● Data section

--

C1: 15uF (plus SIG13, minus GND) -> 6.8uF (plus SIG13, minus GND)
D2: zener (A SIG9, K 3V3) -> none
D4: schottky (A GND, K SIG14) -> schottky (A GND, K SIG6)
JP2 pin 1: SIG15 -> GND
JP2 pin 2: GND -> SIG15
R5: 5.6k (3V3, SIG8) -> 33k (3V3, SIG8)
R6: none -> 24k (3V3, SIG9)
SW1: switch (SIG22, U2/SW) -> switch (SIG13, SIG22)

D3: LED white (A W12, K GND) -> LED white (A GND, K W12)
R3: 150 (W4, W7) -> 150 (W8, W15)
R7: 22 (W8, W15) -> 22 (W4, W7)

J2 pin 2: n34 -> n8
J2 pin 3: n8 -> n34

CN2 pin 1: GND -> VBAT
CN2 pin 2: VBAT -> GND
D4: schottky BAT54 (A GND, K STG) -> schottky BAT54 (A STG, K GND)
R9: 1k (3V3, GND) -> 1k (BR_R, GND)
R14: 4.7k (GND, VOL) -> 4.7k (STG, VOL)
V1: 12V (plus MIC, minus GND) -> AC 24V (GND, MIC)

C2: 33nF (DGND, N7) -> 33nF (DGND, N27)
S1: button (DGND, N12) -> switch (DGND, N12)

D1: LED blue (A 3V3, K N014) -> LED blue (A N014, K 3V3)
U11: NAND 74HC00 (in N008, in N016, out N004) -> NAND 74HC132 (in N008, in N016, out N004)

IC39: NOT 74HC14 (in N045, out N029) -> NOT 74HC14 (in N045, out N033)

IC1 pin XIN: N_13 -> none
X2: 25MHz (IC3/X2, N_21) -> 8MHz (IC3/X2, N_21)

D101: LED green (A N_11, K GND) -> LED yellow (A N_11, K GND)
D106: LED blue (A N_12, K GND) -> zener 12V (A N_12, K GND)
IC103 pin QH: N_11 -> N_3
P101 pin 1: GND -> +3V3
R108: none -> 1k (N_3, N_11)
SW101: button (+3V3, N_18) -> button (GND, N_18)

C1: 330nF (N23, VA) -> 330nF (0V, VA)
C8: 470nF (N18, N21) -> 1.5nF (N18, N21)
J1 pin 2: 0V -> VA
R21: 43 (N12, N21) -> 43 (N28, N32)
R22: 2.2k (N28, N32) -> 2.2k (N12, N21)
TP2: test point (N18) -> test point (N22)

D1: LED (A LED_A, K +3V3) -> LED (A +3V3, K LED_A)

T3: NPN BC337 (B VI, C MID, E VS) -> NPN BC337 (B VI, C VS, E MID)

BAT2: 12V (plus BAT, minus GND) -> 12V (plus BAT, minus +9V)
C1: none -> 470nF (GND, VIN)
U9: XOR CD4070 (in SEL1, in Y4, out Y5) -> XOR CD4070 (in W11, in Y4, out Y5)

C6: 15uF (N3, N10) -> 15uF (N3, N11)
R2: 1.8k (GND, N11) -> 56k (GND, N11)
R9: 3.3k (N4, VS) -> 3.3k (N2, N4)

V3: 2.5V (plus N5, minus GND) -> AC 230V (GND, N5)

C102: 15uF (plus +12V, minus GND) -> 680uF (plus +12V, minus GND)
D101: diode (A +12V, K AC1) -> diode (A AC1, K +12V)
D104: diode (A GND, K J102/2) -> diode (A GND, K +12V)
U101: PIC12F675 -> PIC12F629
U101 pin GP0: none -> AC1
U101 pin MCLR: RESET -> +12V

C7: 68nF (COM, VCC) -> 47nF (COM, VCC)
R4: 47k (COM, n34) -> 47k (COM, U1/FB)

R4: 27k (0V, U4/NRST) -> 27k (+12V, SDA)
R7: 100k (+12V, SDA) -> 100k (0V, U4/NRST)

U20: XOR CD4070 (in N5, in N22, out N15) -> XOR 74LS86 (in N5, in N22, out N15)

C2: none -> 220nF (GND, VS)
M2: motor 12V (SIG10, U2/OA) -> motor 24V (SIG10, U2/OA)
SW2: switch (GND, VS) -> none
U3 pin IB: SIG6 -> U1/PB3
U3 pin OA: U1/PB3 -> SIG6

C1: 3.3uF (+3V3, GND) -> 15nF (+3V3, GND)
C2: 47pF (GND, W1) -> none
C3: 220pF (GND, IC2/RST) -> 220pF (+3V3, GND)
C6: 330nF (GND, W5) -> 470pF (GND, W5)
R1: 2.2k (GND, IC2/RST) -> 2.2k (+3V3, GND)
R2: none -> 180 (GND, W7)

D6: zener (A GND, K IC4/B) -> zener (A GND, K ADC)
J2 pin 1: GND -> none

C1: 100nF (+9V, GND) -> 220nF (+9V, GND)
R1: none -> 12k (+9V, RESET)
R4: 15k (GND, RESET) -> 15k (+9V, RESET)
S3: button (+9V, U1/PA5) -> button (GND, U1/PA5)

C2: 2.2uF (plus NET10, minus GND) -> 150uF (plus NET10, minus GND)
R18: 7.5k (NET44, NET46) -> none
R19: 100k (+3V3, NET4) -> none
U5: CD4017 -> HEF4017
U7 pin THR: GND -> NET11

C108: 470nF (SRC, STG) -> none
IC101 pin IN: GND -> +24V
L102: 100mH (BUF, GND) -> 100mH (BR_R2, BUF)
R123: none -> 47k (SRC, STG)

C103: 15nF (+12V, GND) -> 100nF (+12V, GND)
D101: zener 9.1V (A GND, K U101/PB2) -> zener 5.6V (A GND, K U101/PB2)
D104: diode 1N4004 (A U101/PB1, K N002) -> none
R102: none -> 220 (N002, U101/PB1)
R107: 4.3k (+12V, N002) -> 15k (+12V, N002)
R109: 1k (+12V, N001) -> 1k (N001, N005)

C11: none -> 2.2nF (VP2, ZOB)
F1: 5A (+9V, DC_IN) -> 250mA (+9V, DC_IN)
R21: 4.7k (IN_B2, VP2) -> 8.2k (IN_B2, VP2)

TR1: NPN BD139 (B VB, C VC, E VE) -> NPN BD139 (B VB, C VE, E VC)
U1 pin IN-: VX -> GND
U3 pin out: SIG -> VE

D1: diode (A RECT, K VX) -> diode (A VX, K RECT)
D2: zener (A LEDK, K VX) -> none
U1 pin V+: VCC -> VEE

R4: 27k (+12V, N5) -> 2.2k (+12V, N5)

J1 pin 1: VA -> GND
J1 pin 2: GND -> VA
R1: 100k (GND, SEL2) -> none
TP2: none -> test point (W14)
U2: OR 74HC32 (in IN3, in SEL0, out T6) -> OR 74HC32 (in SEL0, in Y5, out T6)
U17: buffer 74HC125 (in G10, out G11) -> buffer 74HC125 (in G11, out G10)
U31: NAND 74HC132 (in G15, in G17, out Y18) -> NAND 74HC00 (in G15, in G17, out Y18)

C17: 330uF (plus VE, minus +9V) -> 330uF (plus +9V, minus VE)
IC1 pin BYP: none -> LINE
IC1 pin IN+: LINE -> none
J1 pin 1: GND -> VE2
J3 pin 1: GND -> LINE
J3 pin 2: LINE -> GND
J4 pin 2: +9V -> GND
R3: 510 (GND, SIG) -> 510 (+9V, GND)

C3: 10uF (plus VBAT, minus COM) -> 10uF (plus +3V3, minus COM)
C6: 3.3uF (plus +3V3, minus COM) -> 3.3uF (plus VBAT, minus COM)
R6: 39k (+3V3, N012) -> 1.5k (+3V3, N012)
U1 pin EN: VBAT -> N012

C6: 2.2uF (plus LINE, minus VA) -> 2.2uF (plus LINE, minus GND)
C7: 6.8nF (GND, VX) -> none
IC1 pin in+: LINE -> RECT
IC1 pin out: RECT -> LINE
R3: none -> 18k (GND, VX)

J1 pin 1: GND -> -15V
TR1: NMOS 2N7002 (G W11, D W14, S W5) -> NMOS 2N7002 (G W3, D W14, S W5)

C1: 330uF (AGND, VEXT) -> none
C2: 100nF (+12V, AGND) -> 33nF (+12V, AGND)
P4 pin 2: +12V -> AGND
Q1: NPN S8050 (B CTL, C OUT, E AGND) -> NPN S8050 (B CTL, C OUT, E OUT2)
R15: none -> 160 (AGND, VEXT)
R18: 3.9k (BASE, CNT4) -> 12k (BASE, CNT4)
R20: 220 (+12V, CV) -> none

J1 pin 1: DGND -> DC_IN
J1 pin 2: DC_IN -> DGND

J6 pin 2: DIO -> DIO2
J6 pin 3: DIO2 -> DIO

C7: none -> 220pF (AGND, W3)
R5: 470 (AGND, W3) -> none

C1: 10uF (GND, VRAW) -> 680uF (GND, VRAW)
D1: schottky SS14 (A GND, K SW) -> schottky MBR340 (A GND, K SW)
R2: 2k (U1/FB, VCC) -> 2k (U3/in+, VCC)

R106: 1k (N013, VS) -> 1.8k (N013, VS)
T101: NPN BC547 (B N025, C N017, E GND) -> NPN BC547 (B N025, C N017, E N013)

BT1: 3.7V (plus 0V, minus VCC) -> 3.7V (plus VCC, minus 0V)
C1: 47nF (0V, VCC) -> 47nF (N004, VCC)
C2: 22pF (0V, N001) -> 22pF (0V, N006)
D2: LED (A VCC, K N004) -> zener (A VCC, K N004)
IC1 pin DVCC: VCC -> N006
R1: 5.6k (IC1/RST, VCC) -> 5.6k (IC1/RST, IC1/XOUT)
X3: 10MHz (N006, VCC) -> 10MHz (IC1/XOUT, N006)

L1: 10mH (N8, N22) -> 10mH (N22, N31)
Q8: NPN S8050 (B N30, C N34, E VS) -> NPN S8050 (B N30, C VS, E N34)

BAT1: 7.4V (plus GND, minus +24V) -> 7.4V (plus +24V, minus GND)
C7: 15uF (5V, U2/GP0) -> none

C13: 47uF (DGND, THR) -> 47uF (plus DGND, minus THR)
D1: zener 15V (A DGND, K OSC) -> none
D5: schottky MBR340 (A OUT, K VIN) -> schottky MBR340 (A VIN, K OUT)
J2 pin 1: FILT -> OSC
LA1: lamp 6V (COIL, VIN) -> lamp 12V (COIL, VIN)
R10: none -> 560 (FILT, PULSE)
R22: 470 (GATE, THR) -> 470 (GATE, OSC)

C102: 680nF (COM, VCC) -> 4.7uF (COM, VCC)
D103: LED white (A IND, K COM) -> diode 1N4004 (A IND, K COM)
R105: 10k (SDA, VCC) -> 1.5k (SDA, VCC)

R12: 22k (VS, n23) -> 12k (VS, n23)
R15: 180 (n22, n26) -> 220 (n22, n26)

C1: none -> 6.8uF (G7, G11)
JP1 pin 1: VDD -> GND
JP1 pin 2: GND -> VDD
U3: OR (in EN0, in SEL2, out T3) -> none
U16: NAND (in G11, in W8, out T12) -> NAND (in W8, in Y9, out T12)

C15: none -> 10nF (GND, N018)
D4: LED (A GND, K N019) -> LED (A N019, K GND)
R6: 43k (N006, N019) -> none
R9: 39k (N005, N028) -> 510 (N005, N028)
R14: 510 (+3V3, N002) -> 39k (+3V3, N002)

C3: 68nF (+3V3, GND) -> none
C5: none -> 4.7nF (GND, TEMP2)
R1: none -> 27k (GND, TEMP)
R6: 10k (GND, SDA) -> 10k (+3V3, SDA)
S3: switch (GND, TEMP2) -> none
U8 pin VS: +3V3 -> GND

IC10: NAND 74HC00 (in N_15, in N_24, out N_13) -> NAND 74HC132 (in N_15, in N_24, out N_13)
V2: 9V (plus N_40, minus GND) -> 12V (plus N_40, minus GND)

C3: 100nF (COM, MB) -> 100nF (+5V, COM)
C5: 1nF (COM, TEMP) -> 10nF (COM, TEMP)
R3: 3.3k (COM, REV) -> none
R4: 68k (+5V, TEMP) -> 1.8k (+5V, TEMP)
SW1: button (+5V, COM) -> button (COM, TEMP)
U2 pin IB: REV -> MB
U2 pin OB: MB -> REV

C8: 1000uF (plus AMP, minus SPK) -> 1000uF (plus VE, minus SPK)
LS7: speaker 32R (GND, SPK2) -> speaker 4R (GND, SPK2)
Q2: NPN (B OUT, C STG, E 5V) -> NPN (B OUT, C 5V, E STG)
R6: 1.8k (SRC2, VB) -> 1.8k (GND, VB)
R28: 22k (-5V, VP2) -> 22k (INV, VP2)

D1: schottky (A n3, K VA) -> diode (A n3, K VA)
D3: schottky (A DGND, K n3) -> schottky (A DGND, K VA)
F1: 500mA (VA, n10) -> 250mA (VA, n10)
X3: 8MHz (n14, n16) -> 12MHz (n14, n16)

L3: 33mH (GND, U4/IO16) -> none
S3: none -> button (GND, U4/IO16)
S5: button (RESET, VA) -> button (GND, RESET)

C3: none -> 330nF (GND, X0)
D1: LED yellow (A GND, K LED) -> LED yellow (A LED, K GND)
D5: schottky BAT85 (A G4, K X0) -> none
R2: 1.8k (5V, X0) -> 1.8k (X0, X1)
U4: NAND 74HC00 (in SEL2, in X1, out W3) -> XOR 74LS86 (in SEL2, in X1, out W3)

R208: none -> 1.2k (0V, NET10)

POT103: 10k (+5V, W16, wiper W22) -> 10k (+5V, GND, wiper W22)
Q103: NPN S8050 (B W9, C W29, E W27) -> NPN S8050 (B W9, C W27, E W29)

--

● What you will do
Would you please copy exactly the part of the entries above that begins at the line containing "D101: LED green" and ends at the line containing "TP2: test point (N18) -> test point (N22)", both lines included?

● Exercise result
D101: LED green (A N_11, K GND) -> LED yellow (A N_11, K GND)
D106: LED blue (A N_12, K GND) -> zener 12V (A N_12, K GND)
IC103 pin QH: N_11 -> N_3
P101 pin 1: GND -> +3V3
R108: none -> 1k (N_3, N_11)
SW101: button (+3V3, N_18) -> button (GND, N_18)

C1: 330nF (N23, VA) -> 330nF (0V, VA)
C8: 470nF (N18, N21) -> 1.5nF (N18, N21)
J1 pin 2: 0V -> VA
R21: 43 (N12, N21) -> 43 (N28, N32)
R22: 2.2k (N28, N32) -> 2.2k (N12, N21)
TP2: test point (N18) -> test point (N22)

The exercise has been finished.